WHAT TO WORK ON.
Copy each line from the data that has the word "track" in it.
'''
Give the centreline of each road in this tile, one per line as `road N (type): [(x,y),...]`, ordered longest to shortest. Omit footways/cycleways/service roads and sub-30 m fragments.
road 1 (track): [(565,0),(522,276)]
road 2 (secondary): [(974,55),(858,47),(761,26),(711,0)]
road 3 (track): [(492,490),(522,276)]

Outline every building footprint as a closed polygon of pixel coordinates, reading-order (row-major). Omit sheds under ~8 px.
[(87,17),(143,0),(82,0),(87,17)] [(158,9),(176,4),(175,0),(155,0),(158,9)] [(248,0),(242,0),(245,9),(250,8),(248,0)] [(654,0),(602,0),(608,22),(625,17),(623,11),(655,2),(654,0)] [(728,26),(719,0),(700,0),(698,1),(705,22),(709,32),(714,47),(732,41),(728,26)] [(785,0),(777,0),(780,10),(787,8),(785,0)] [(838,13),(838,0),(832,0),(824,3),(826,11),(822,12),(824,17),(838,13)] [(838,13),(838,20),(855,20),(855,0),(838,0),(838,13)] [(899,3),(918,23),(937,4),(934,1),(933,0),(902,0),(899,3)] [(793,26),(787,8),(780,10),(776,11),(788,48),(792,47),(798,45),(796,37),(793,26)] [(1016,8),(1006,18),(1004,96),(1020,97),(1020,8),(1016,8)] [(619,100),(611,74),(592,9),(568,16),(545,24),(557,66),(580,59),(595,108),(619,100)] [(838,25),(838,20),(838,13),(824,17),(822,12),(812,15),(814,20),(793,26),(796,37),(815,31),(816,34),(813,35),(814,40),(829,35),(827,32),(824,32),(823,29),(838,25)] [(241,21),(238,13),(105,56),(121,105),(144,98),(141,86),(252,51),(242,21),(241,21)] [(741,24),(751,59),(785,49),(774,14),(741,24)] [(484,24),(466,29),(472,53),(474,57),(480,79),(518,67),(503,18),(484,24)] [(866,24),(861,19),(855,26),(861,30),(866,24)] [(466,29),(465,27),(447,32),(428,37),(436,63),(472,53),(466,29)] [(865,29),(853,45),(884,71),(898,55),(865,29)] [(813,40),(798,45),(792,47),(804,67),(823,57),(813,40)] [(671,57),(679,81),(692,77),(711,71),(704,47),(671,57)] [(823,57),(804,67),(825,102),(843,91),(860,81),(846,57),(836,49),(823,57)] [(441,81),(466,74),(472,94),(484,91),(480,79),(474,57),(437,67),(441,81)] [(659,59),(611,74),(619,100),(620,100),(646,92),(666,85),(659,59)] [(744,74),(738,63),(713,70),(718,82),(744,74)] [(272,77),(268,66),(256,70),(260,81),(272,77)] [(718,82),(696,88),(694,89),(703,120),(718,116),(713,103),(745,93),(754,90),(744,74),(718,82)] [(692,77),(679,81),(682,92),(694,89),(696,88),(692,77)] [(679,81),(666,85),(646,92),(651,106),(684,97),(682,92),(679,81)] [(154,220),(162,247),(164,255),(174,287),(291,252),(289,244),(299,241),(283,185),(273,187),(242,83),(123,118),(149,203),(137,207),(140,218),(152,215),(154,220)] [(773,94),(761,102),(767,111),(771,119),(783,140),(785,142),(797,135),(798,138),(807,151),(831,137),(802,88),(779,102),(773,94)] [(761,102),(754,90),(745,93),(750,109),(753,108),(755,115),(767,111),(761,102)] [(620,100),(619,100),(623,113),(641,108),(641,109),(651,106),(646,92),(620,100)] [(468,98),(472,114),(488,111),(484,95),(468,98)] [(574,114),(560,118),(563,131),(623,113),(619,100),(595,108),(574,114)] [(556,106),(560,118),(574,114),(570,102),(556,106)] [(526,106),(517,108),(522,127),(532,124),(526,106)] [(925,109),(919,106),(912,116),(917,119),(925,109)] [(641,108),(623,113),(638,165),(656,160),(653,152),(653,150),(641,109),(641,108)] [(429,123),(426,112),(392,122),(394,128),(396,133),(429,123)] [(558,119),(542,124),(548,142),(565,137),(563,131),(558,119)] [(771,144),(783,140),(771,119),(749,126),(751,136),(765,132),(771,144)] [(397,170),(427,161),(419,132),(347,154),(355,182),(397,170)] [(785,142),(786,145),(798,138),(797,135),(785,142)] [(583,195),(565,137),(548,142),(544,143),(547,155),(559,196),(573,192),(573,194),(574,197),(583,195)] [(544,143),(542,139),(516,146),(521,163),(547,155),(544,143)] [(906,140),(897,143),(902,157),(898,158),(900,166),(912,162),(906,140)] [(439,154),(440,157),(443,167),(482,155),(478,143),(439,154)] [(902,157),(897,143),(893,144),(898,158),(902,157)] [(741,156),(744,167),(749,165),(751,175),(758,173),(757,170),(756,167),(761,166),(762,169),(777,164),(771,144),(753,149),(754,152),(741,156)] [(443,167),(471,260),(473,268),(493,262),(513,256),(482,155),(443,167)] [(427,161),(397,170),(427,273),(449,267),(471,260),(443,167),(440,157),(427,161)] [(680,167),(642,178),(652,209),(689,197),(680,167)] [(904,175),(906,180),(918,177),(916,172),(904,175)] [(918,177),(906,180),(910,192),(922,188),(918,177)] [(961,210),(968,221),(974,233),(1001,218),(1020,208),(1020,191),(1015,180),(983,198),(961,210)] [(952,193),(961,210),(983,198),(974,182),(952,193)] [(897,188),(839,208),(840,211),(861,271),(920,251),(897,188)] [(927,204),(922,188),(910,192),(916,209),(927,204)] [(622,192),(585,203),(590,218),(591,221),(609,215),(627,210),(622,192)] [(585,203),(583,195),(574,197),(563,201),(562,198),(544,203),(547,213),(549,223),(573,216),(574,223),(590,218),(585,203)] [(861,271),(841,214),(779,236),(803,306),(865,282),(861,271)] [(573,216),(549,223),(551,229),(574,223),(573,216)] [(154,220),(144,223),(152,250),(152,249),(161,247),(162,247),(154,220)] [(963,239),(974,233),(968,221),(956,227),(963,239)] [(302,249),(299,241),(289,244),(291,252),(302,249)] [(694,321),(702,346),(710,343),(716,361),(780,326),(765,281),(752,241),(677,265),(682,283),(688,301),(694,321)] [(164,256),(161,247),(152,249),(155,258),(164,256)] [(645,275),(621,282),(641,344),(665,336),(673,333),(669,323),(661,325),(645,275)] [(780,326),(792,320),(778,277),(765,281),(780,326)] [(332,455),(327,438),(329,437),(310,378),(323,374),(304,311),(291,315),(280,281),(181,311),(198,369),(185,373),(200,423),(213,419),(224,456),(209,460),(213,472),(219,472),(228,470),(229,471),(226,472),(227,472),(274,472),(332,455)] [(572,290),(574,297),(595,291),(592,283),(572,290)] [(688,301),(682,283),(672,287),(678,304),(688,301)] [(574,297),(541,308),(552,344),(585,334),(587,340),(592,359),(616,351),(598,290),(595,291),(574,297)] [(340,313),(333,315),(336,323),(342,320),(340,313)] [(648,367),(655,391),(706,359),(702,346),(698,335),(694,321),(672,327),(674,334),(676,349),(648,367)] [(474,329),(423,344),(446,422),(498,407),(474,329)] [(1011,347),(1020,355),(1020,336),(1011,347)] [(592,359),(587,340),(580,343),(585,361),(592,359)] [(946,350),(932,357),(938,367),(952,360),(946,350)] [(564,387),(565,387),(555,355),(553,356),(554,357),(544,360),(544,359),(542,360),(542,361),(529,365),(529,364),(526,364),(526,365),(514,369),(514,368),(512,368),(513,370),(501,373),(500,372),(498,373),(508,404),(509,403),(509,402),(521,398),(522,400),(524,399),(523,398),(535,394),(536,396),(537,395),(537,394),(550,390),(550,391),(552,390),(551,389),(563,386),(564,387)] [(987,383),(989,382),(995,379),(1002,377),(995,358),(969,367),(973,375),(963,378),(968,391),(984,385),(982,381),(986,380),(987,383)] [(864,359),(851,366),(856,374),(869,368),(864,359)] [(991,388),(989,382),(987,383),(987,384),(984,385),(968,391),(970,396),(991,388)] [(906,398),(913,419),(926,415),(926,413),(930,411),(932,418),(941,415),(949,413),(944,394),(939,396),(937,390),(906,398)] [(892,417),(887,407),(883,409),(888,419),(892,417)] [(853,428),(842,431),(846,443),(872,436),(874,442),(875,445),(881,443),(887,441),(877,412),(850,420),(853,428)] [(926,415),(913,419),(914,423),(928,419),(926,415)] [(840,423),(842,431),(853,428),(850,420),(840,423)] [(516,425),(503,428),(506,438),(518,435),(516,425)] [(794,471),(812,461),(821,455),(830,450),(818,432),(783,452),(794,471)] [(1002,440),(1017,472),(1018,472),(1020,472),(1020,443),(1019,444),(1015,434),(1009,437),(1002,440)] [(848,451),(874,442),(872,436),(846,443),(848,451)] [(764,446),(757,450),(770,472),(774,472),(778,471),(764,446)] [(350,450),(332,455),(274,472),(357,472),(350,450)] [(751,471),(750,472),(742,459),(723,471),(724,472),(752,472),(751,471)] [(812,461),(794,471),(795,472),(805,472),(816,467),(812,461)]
'''
EXERCISE OUTPUT.
road 1 (track): [(565,0),(522,276)]
road 3 (track): [(492,490),(522,276)]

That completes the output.